- Task instructions
Reproduce verbatim the lines of the material below, starting at the line with "BUTTON3 pin SIG: 16 -> 2" and ending at the line with "SCALE pin SCK: A2 -> RX", both inclusive; skip the rest.

[[ Source material open ]]

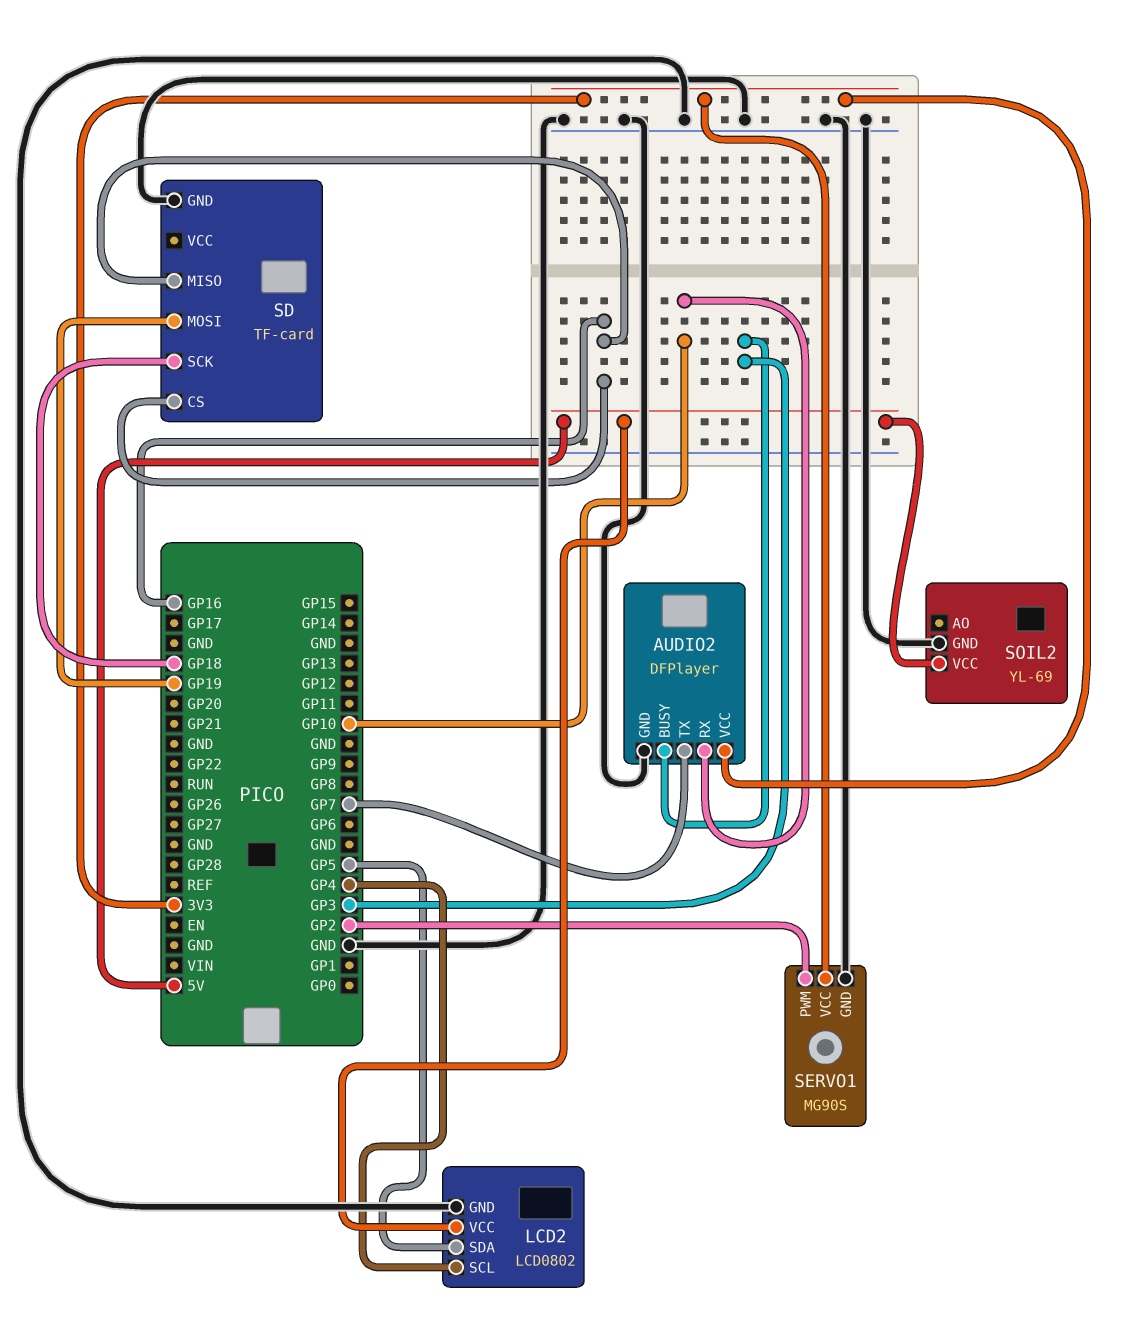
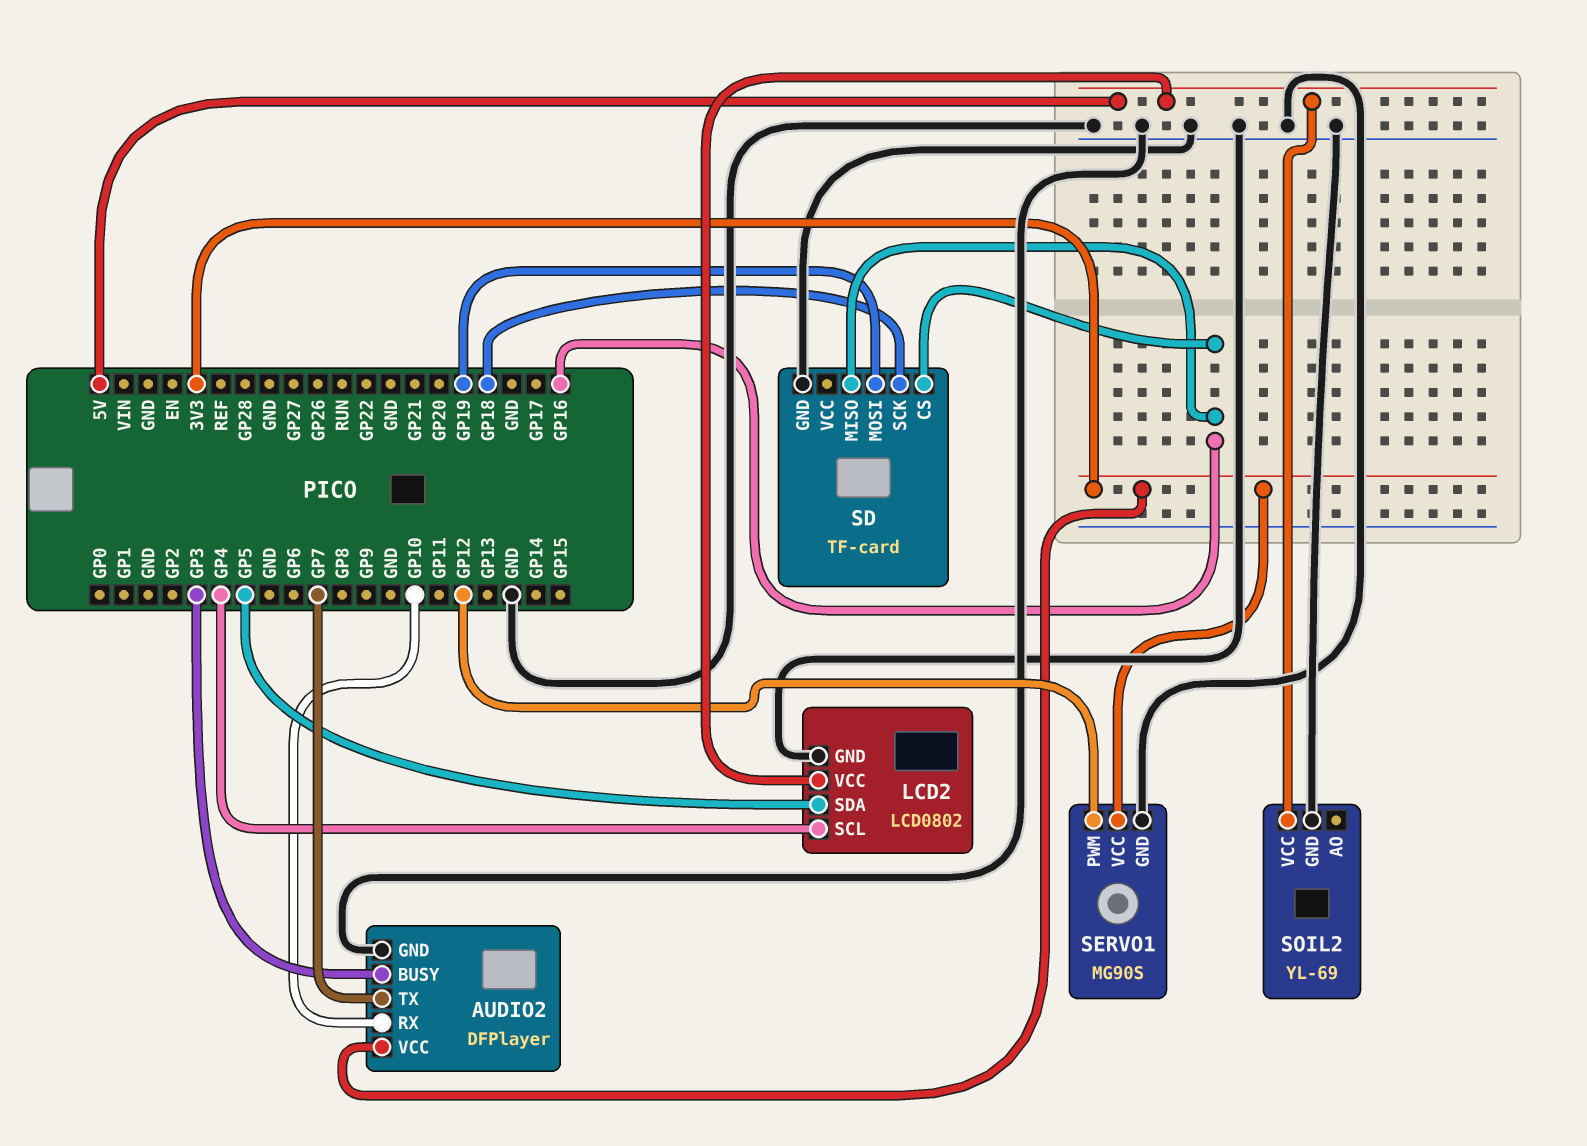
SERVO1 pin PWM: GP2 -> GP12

[[ Source material closed ]]
[[ Source material open ]]

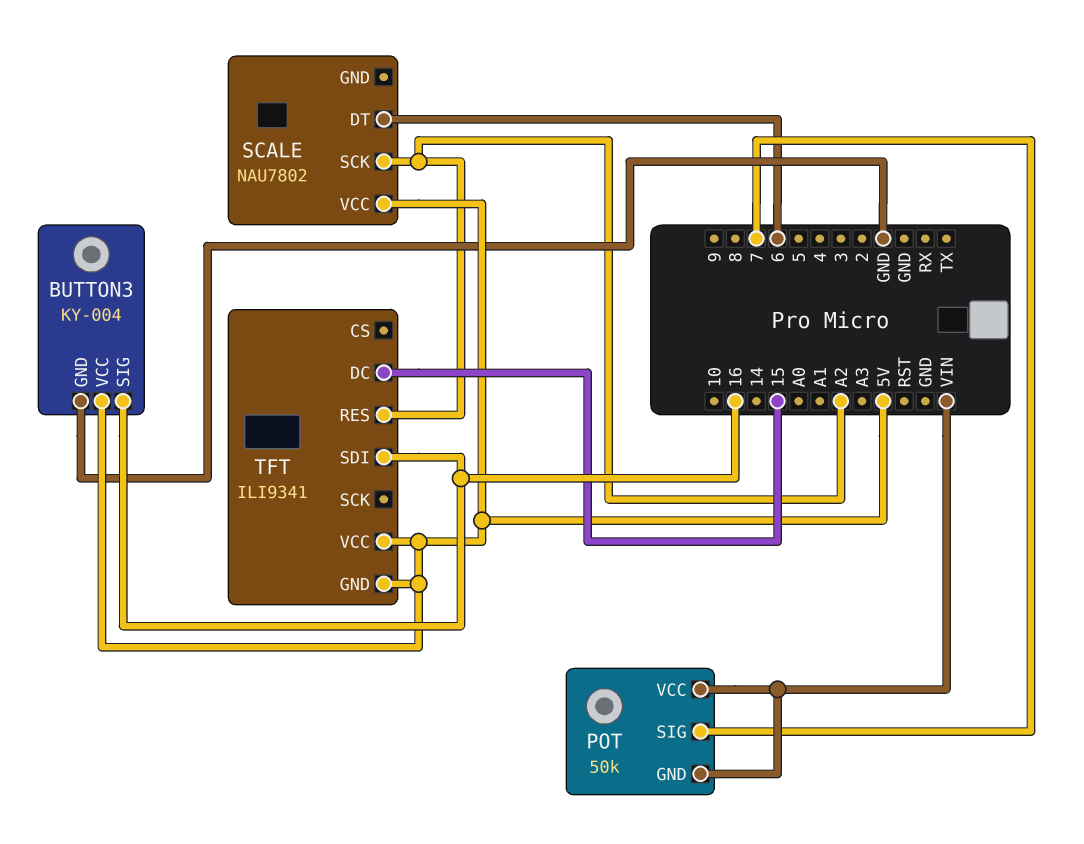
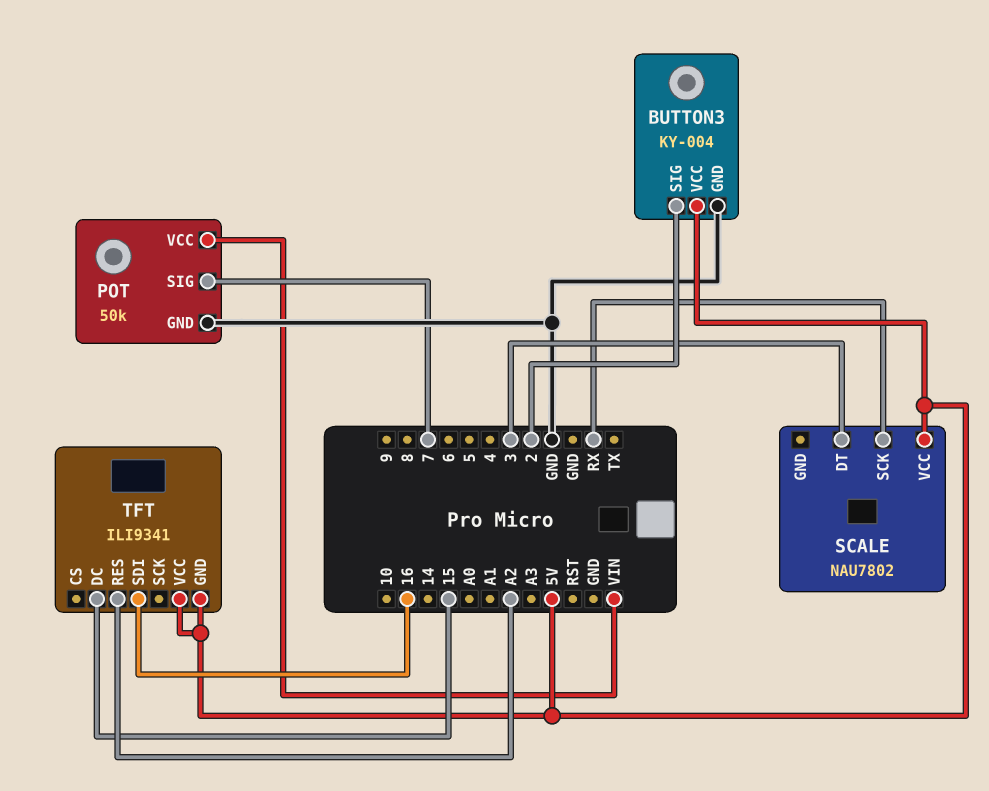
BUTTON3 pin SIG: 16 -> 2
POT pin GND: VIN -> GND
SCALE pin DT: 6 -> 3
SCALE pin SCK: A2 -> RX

[[ Source material closed ]]
[[ Source material open ]]

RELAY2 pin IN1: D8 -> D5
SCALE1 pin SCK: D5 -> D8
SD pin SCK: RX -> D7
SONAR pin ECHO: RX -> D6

[[ Source material closed ]]

- Output of the task
BUTTON3 pin SIG: 16 -> 2
POT pin GND: VIN -> GND
SCALE pin DT: 6 -> 3
SCALE pin SCK: A2 -> RX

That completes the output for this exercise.